◆ **Problem to work on**
Transcribe all the lines below exactly. Omit the pictures.

◆ **Provided entries**
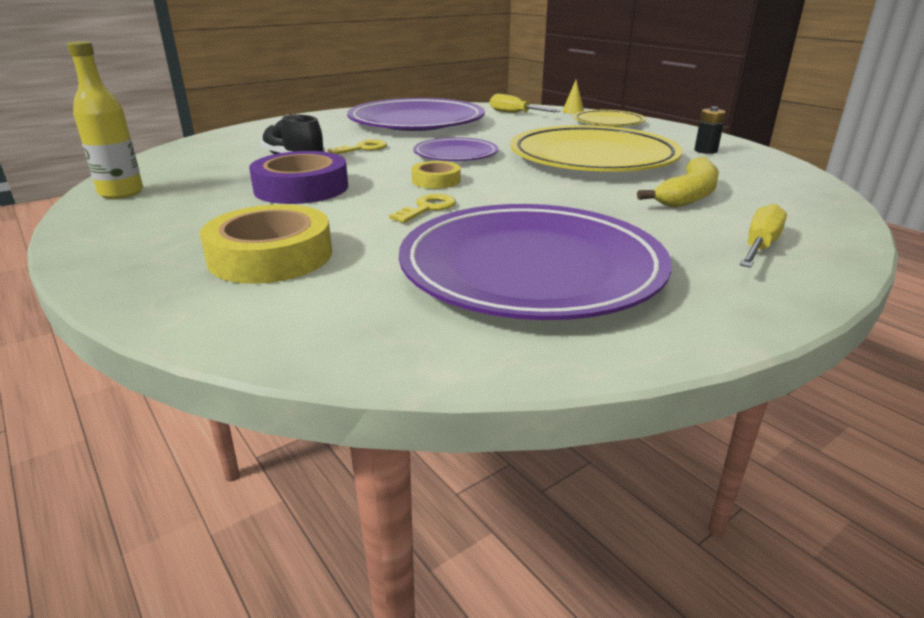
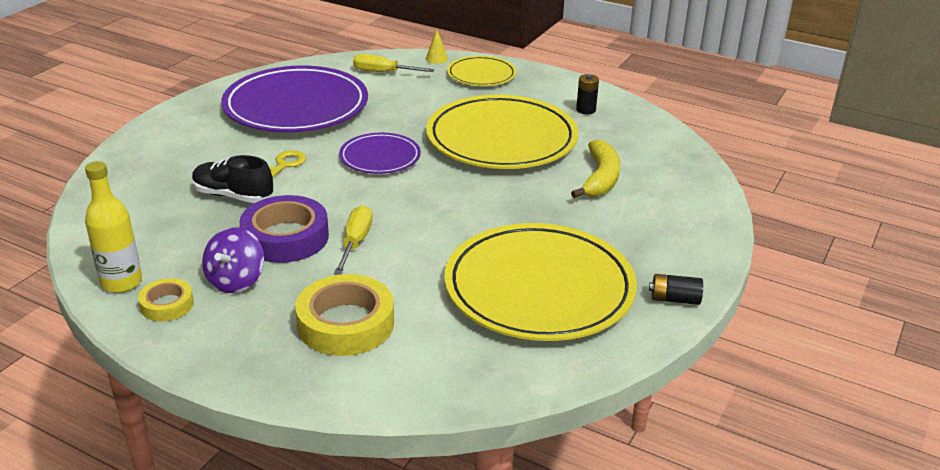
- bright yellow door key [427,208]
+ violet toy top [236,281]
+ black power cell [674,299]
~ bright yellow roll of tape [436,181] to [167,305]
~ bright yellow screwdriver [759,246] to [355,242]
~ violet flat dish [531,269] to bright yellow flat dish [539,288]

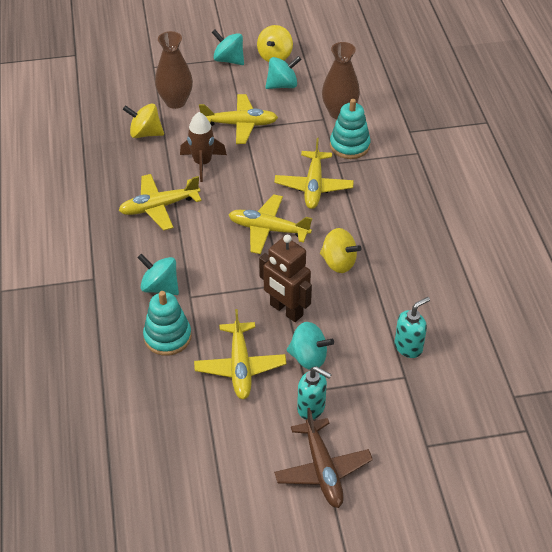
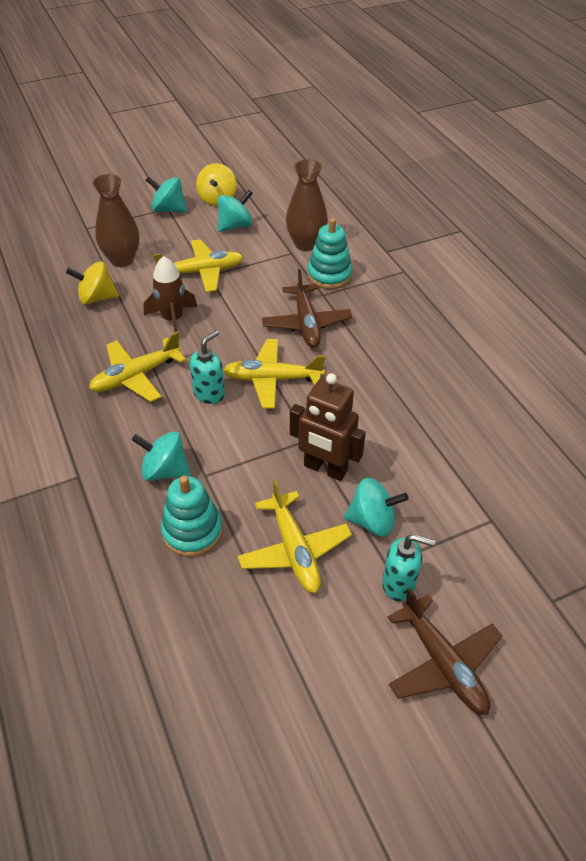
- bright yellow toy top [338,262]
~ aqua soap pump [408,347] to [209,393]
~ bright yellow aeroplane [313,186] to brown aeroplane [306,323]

◆ **Response below**
- bright yellow door key [427,208]
+ violet toy top [236,281]
+ black power cell [674,299]
~ bright yellow roll of tape [436,181] to [167,305]
~ bright yellow screwdriver [759,246] to [355,242]
~ violet flat dish [531,269] to bright yellow flat dish [539,288]

- bright yellow toy top [338,262]
~ aqua soap pump [408,347] to [209,393]
~ bright yellow aeroplane [313,186] to brown aeroplane [306,323]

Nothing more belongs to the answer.